→ **Problem to work on**:
What are the lines from the top of the entries through the one with "green square: (117, 152) -> (246, 52), moved"? Write them out exactly, with no pictures.
Data provided section start
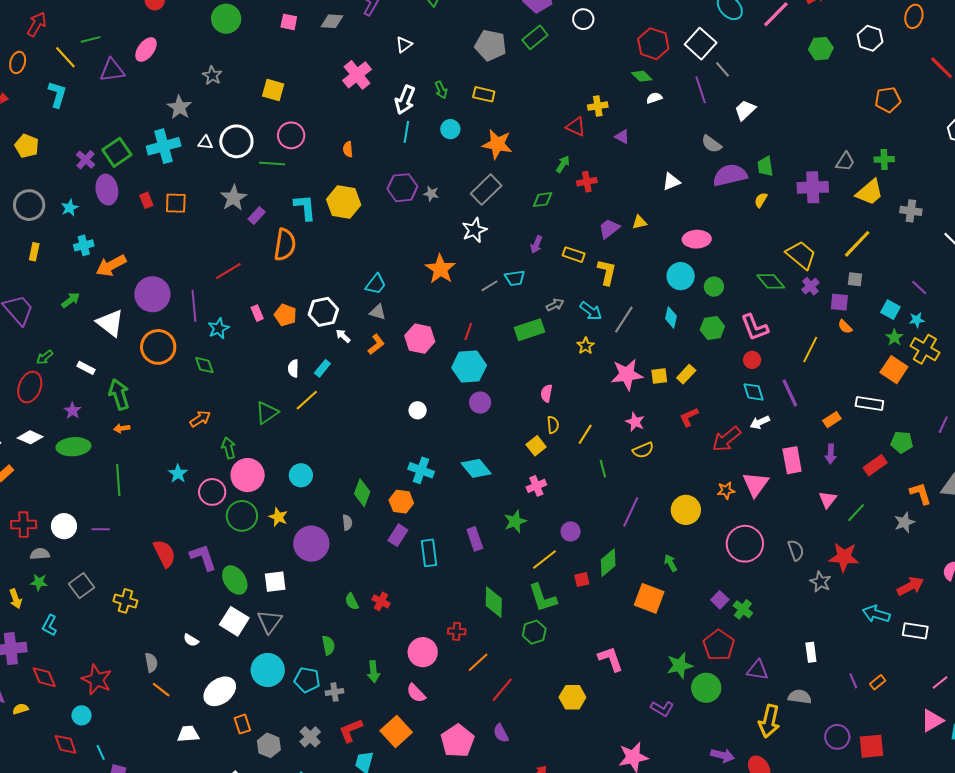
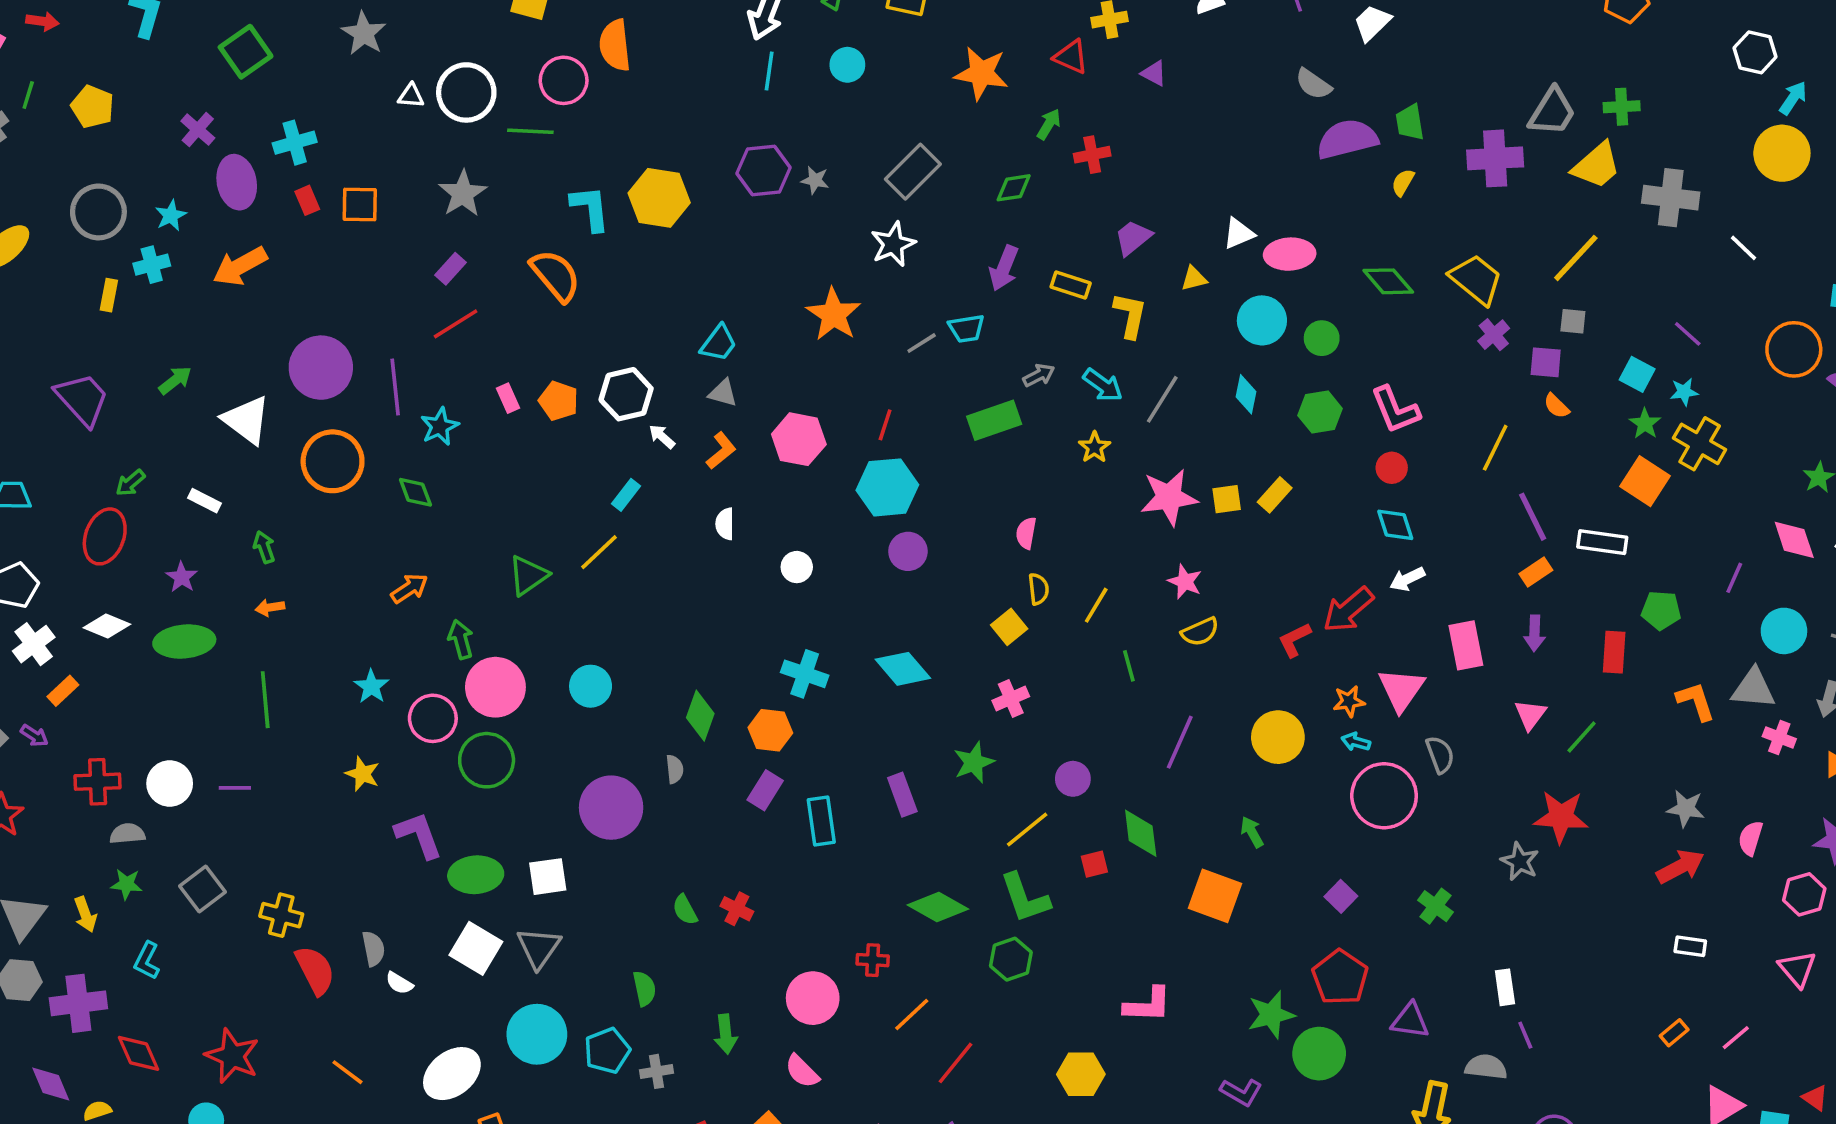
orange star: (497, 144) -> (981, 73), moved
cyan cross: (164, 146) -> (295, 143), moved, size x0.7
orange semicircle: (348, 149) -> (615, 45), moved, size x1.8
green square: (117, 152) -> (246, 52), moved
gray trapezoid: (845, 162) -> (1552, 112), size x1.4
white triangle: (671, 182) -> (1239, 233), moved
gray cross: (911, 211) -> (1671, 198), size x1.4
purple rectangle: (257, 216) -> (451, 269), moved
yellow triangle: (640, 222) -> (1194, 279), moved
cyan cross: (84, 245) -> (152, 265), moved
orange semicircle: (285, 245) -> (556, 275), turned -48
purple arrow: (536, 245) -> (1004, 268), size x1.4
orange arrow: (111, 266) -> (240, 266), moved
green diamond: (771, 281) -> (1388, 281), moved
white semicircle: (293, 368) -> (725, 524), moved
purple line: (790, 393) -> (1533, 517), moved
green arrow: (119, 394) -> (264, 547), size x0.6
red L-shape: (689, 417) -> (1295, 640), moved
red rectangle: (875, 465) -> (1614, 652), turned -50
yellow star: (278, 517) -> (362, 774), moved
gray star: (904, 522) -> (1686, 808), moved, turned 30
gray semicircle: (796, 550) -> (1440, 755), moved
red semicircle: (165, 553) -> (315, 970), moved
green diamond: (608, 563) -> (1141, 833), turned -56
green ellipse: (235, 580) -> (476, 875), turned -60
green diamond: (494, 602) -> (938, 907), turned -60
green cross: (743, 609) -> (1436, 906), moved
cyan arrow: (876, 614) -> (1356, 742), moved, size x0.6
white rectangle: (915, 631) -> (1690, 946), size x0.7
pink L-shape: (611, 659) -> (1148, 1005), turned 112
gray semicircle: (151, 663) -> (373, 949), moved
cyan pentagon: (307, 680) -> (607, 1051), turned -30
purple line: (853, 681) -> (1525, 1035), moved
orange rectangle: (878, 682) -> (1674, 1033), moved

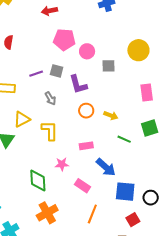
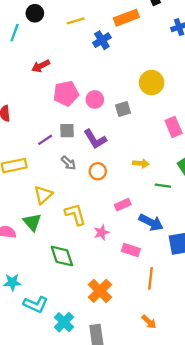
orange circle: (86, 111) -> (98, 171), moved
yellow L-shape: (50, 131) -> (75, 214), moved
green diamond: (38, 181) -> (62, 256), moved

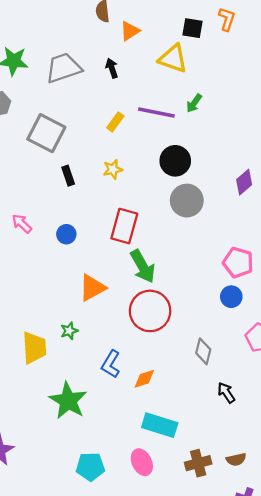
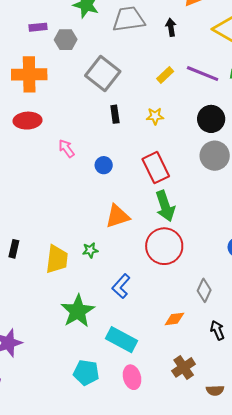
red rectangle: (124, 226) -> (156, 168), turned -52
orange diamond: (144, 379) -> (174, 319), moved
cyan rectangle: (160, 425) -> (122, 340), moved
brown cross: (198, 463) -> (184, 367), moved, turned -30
Data provided section end
→ **Solution to this exercise**:
orange star: (497, 144) -> (981, 73), moved
cyan cross: (164, 146) -> (295, 143), moved, size x0.7
orange semicircle: (348, 149) -> (615, 45), moved, size x1.8
green square: (117, 152) -> (246, 52), moved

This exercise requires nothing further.